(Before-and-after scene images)
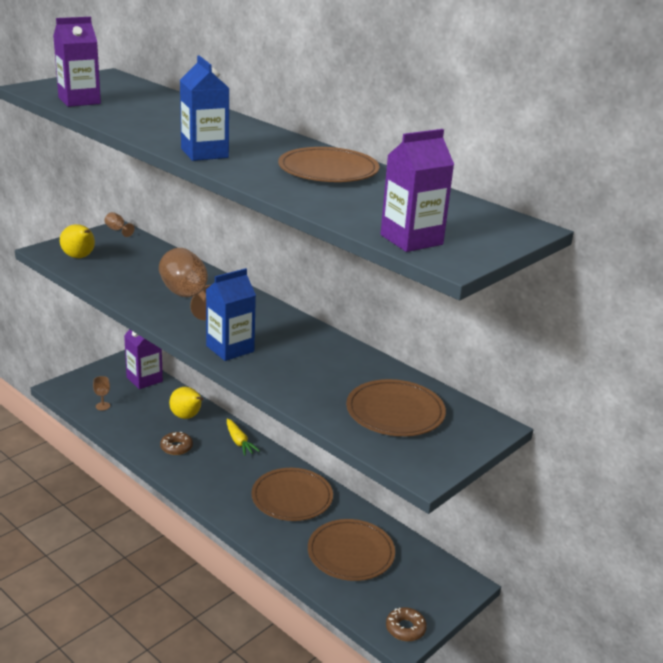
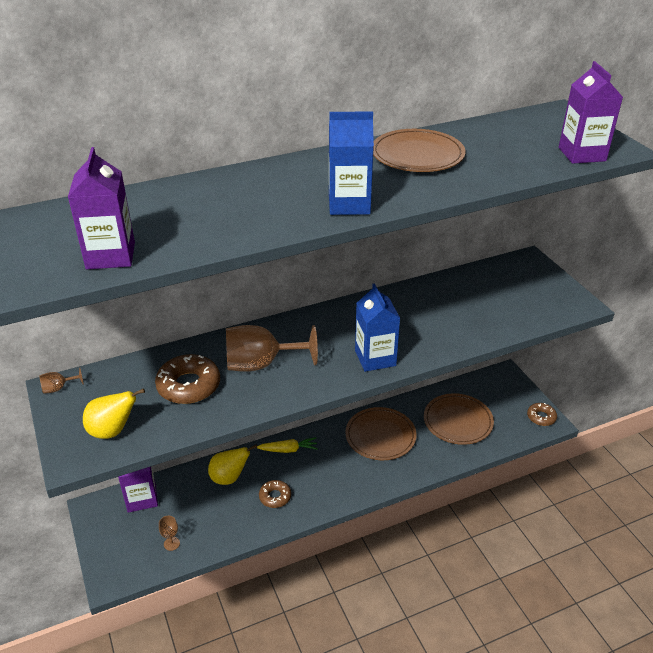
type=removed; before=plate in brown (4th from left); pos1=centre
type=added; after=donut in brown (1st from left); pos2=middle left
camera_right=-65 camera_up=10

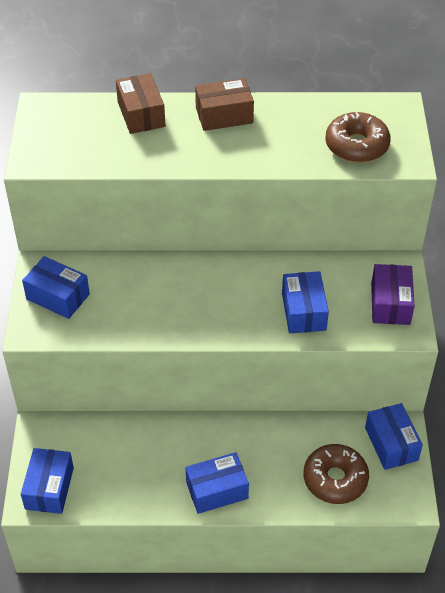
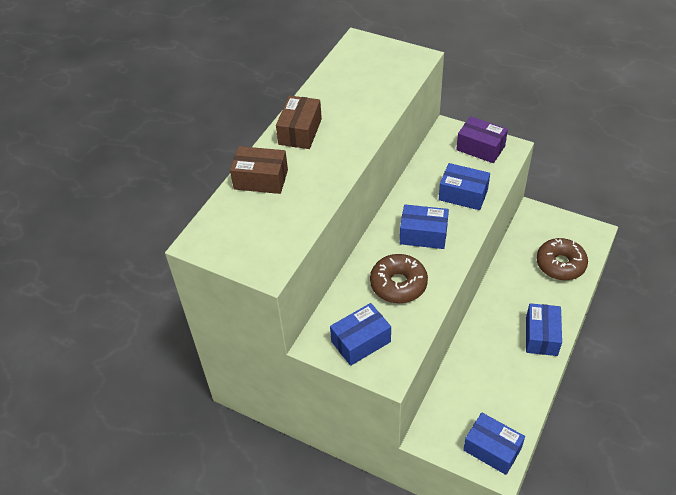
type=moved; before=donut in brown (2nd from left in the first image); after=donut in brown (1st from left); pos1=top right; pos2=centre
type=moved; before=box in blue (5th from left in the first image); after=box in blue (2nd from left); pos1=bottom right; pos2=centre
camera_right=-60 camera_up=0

---

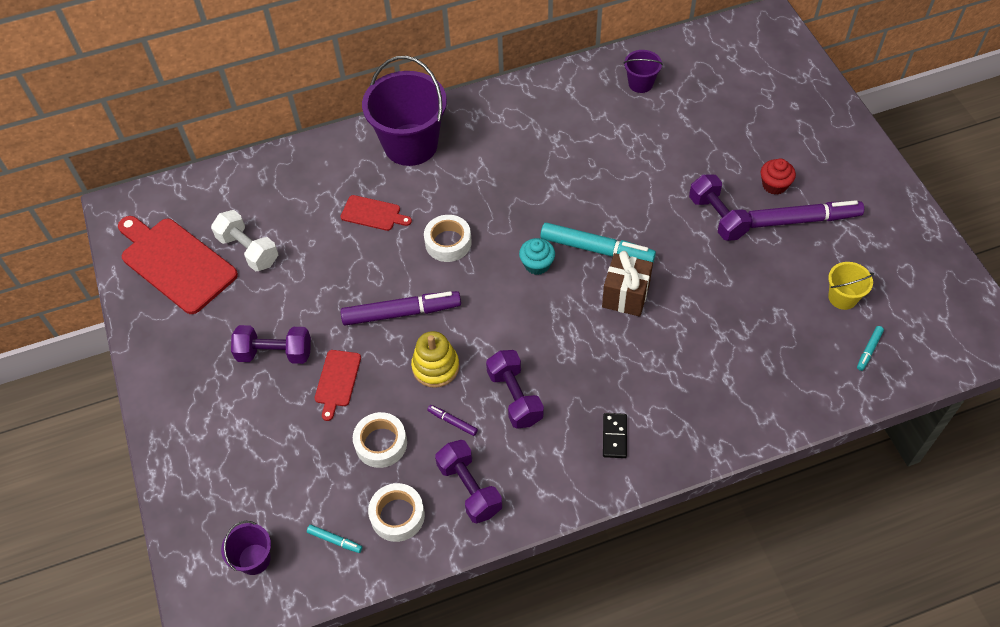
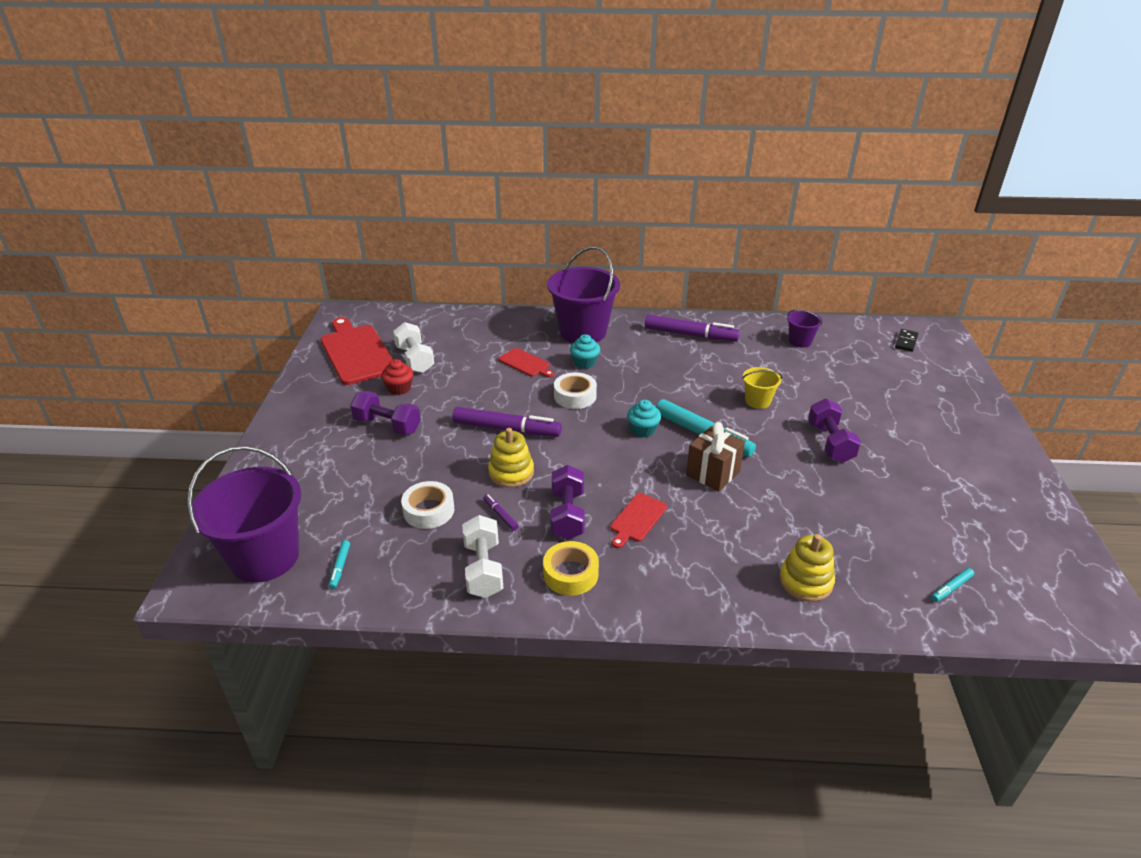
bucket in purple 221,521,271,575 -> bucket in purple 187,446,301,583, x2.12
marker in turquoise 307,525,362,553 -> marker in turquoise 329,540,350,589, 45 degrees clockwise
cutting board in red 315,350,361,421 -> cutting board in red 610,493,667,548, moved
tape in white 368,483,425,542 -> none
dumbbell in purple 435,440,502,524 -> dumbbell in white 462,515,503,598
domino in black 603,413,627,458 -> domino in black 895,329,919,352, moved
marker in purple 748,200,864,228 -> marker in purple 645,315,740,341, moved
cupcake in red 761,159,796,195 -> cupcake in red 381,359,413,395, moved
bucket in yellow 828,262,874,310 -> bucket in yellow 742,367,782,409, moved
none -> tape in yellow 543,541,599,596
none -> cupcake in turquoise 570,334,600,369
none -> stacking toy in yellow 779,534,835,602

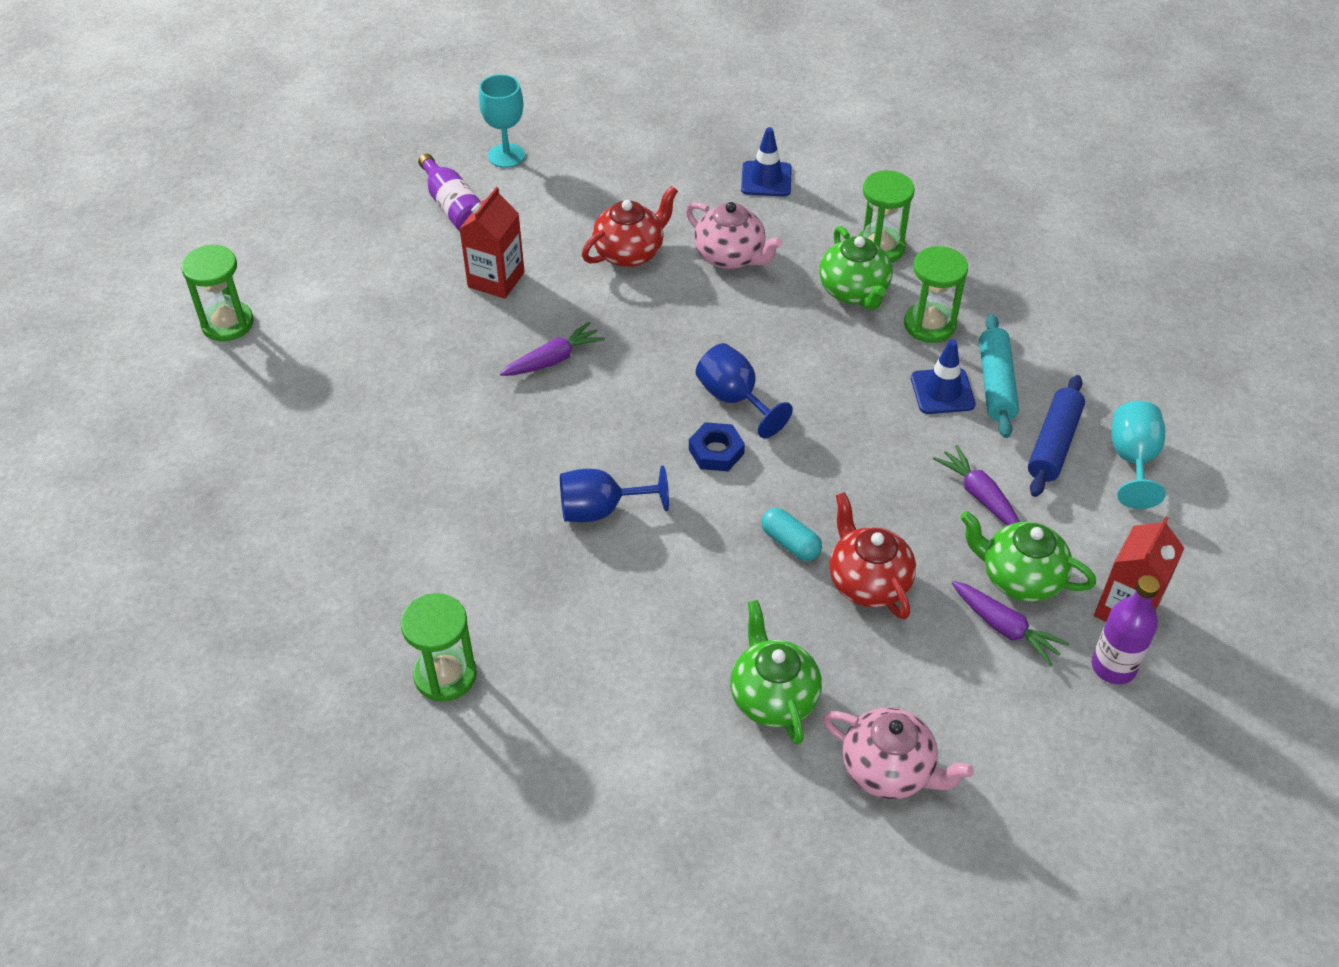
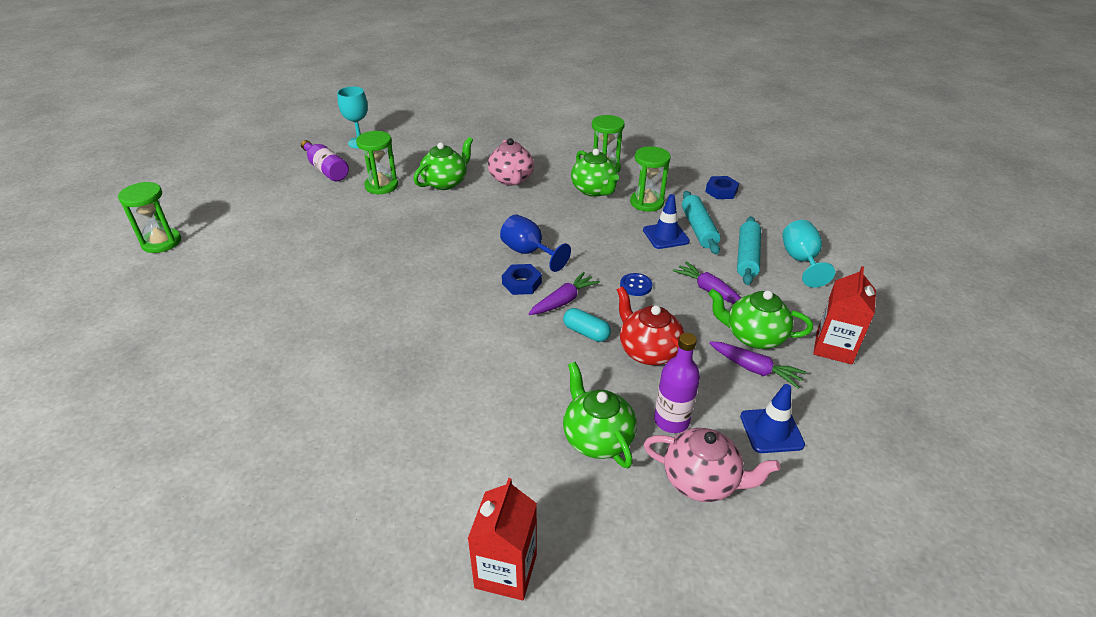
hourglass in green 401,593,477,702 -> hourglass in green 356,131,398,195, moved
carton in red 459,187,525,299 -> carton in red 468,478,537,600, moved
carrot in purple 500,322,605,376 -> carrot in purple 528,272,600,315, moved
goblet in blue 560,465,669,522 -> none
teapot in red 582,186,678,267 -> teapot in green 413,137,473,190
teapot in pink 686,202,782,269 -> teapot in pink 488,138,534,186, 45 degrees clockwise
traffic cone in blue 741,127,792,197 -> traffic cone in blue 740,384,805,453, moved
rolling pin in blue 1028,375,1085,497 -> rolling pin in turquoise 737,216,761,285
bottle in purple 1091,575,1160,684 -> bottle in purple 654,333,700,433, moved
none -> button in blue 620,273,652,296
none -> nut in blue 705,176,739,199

§ What you have to do: Some lines in the records may hold "marker"; state how many do, and give no more than that number.

§ Exercise result: 2